YOUR INSTRUCTIONS
When you repeat the entries below, please keep them exact and leave out the pictures.
▬▬▬
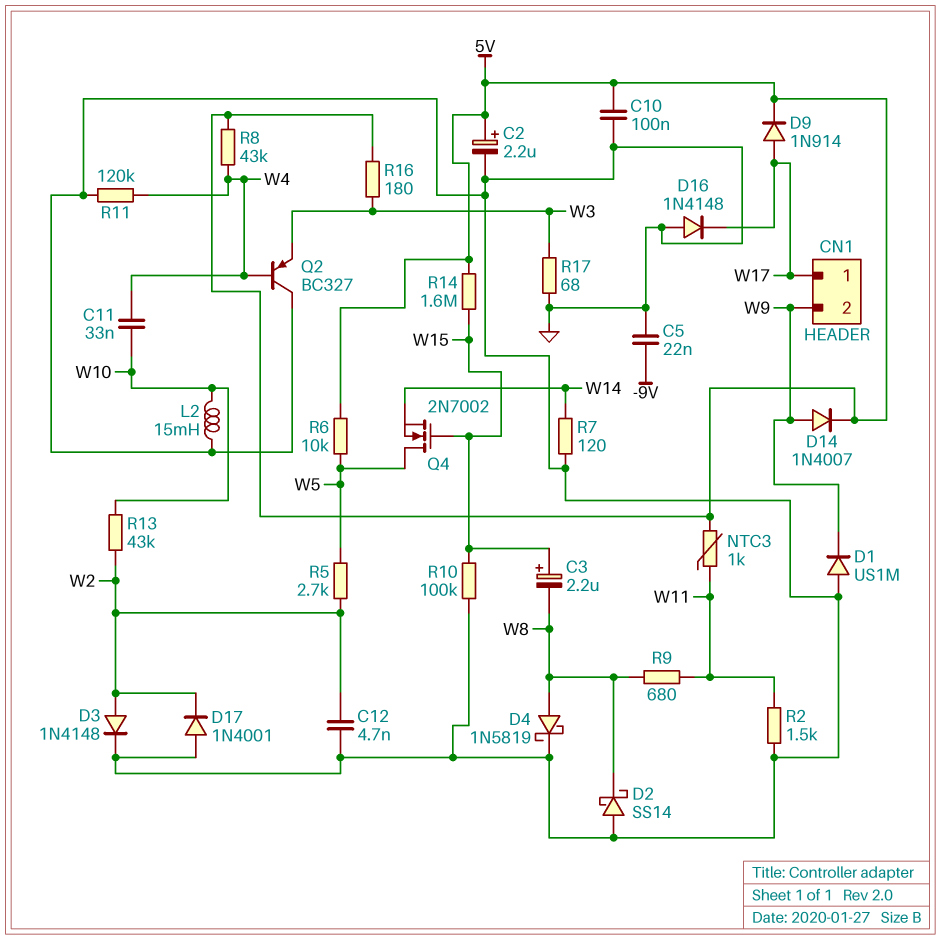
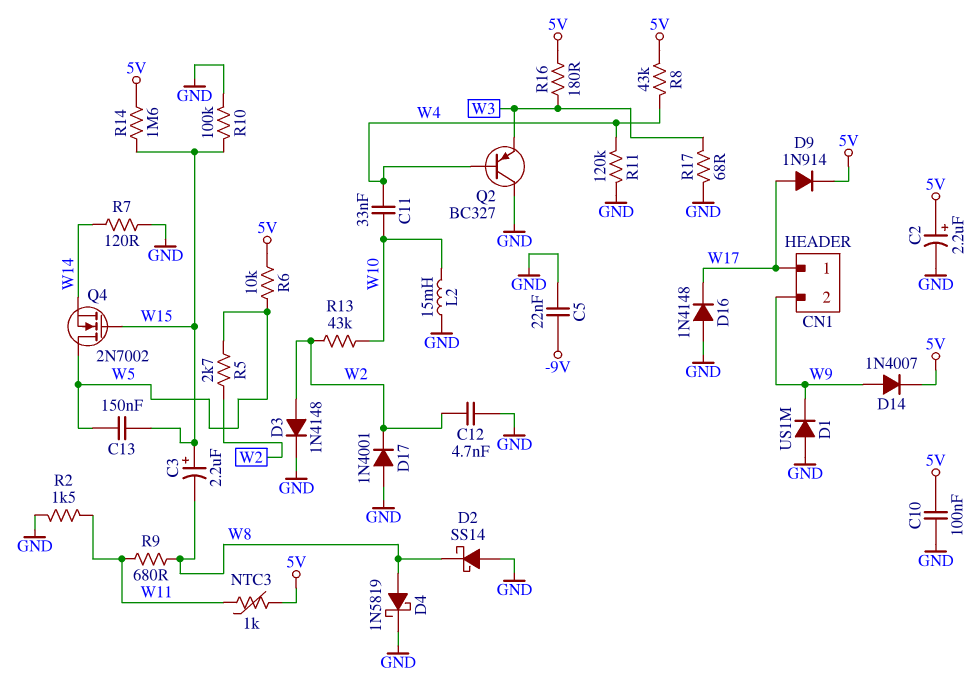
C13: none -> 150nF (W5, W15)

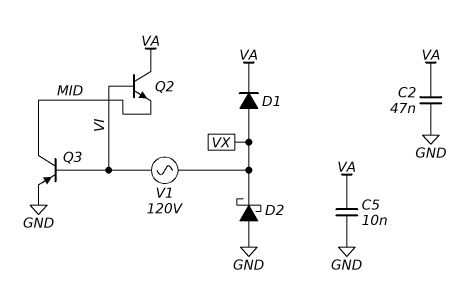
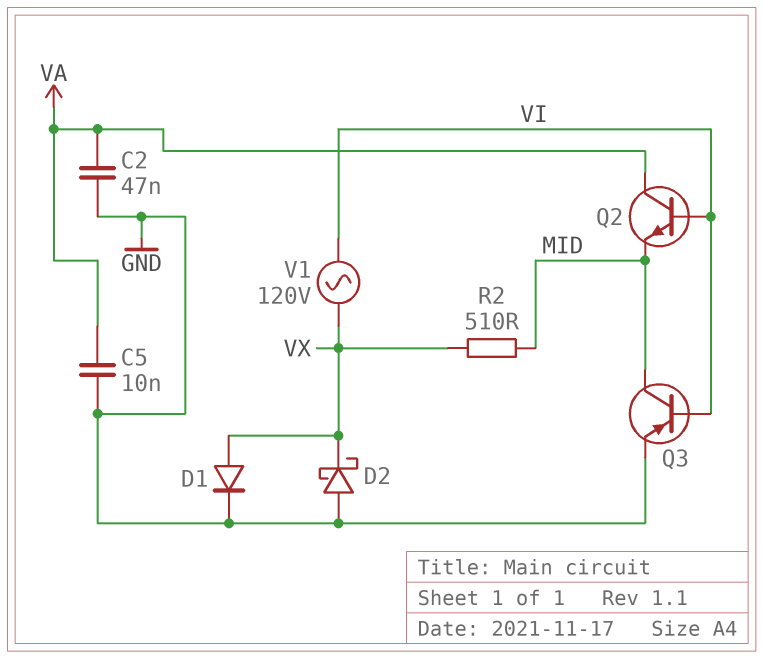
D1: diode (A VX, K VA) -> diode (A VX, K GND)
R2: none -> 510 (MID, VX)

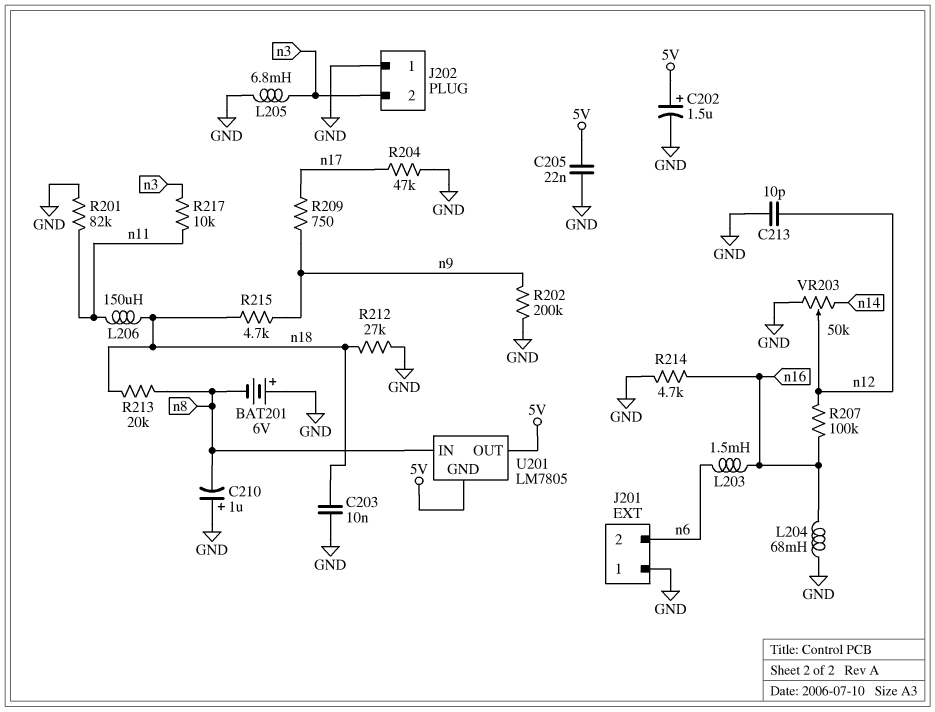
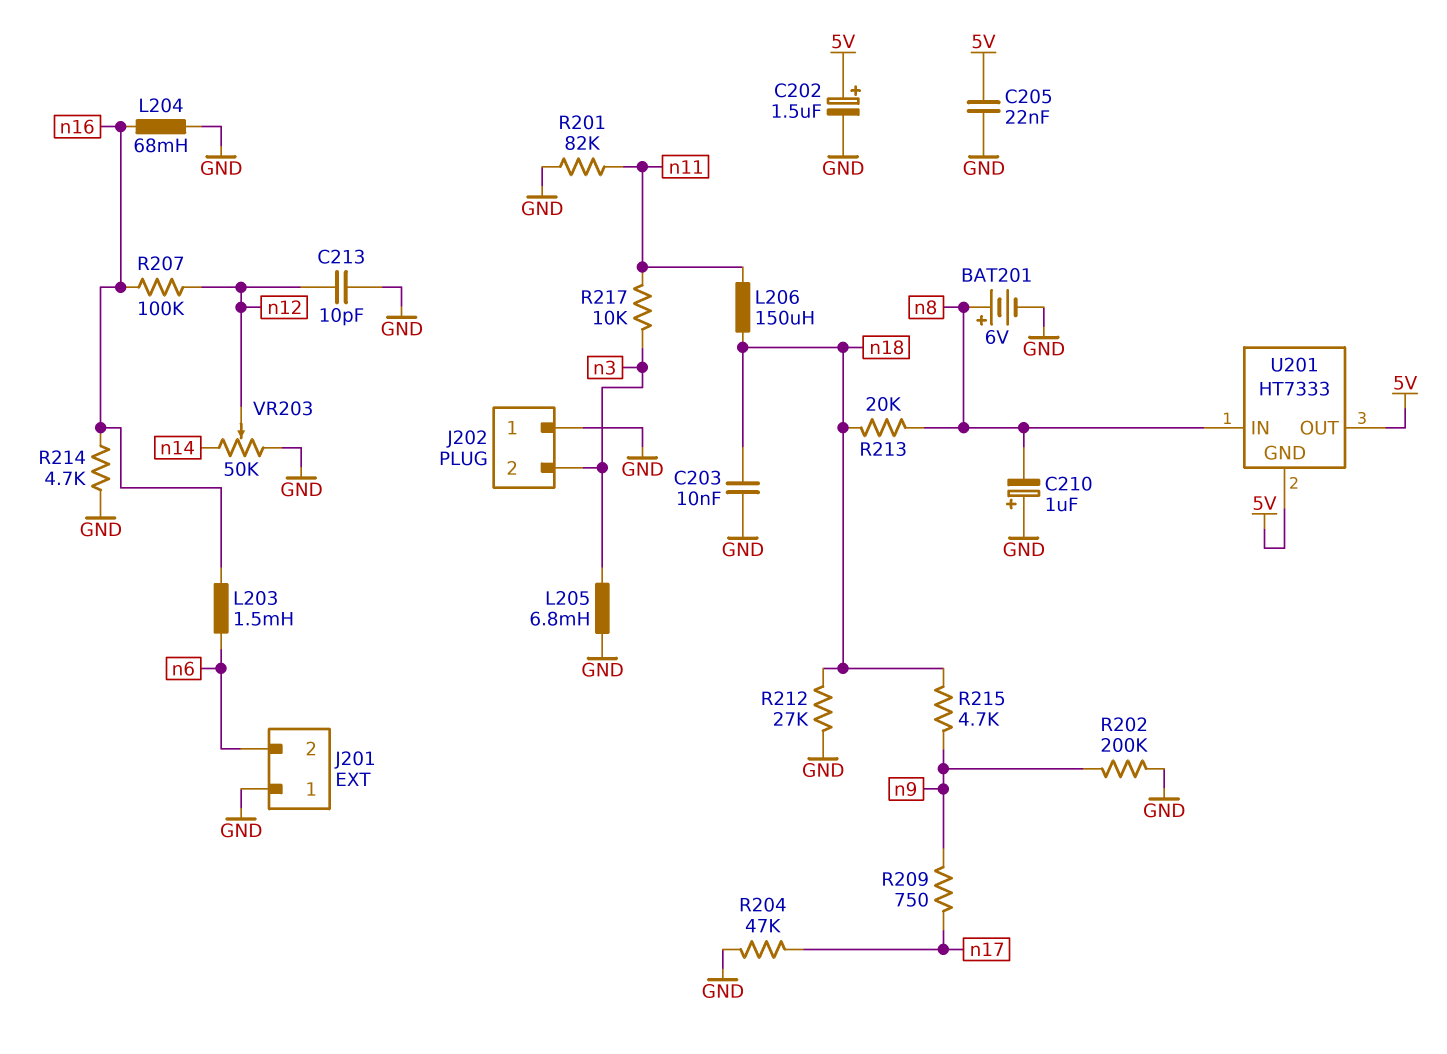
BAT201: 6V (plus GND, minus n8) -> 6V (plus n8, minus GND)
U201: LM7805 -> HT7333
▬▬▬
EXERCISE OUTPUT
C13: none -> 150nF (W5, W15)

D1: diode (A VX, K VA) -> diode (A VX, K GND)
R2: none -> 510 (MID, VX)

BAT201: 6V (plus GND, minus n8) -> 6V (plus n8, minus GND)
U201: LM7805 -> HT7333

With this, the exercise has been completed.